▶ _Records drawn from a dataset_
○ ○ ○ ○ ○
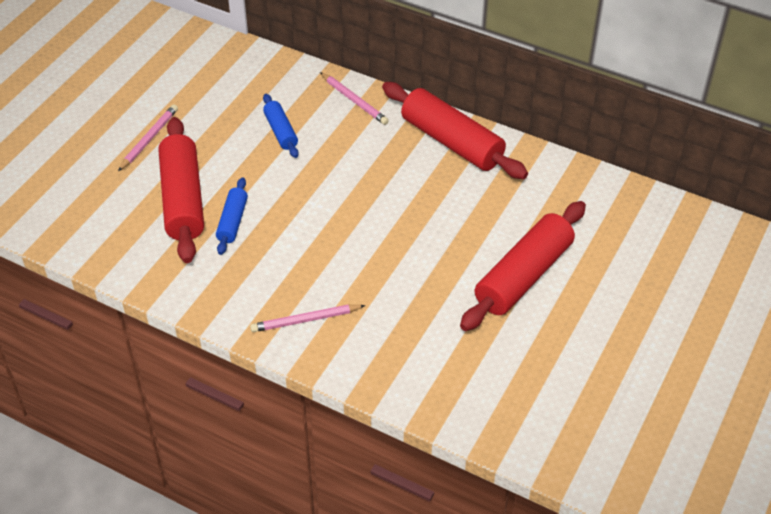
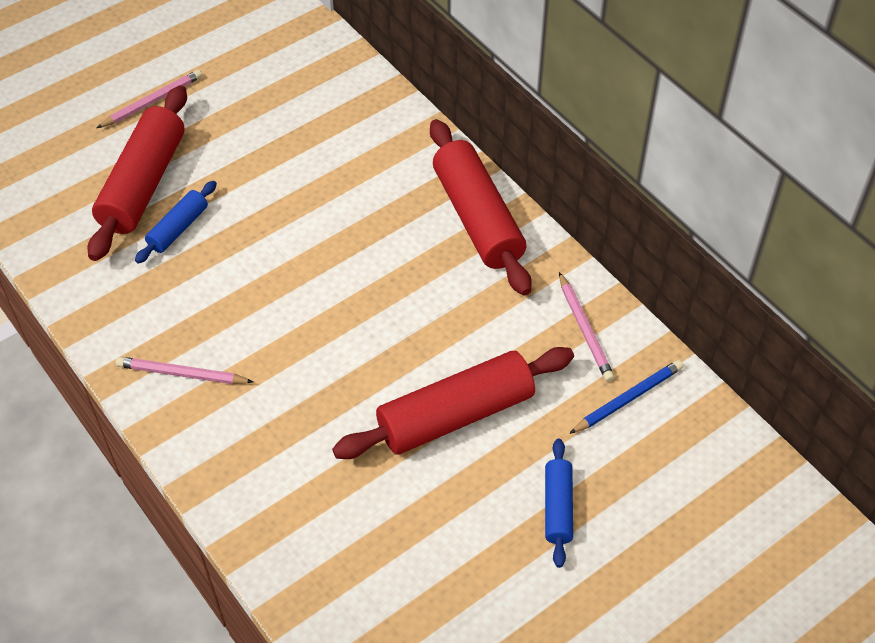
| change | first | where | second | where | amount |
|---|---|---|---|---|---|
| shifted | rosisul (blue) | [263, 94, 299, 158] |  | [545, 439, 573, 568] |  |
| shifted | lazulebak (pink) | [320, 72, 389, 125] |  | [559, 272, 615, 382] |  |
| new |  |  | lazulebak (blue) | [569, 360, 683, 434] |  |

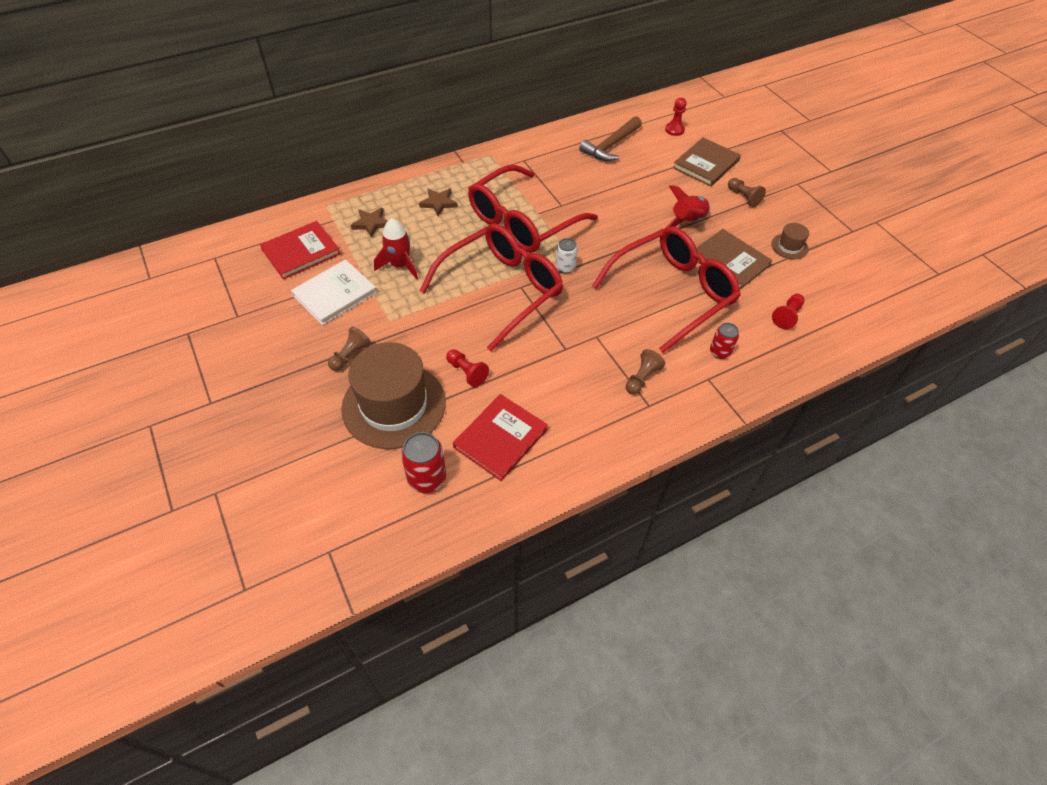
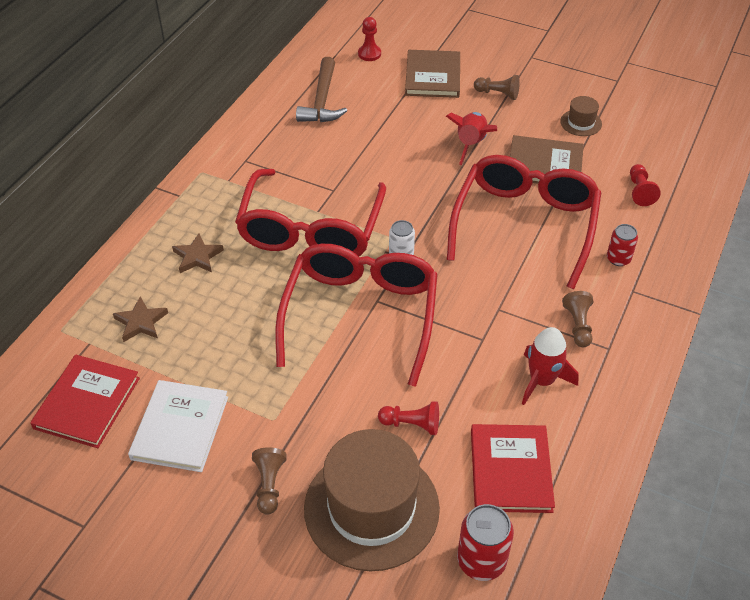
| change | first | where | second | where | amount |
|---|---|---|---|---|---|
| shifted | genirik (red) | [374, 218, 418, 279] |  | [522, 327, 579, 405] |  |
○ ○ ○ ○ ○
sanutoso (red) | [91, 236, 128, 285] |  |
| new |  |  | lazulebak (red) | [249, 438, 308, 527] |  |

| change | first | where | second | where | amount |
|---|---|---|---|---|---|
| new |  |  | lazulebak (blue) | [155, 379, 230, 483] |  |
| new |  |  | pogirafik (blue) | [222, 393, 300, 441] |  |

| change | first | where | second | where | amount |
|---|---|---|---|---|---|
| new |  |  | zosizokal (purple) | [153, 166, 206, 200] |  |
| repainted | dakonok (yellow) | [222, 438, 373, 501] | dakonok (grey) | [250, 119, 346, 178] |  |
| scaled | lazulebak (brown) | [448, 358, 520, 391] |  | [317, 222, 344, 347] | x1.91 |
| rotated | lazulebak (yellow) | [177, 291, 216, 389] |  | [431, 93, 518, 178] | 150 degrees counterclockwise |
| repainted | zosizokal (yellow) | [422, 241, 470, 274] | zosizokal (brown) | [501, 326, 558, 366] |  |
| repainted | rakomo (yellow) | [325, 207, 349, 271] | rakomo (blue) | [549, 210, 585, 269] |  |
○ ○ ○ ○ ○
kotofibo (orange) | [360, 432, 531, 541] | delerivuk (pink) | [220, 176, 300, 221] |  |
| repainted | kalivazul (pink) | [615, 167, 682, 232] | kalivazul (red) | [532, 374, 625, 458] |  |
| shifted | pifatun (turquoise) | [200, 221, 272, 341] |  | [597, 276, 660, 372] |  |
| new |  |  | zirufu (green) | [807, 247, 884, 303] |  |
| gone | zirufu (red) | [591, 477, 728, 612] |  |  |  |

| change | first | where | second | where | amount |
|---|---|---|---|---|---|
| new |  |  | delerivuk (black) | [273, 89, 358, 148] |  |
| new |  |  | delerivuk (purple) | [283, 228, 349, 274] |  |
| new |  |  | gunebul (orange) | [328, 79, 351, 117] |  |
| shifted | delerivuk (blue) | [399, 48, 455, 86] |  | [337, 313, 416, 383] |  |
○ ○ ○ ○ ○
▶ _How to complete this task_
From the records above, copy exactly the lines starting at the one with "shifted | rosisul" and ending at the one with "shifted | genirik", and no others. Pictures stay out.

▶ _Answer space_
| shifted | rosisul (blue) | [263, 94, 299, 158] |  | [545, 439, 573, 568] |  |
| shifted | lazulebak (pink) | [320, 72, 389, 125] |  | [559, 272, 615, 382] |  |
| new |  |  | lazulebak (blue) | [569, 360, 683, 434] |  |

| change | first | where | second | where | amount |
|---|---|---|---|---|---|
| shifted | genirik (red) | [374, 218, 418, 279] |  | [522, 327, 579, 405] |  |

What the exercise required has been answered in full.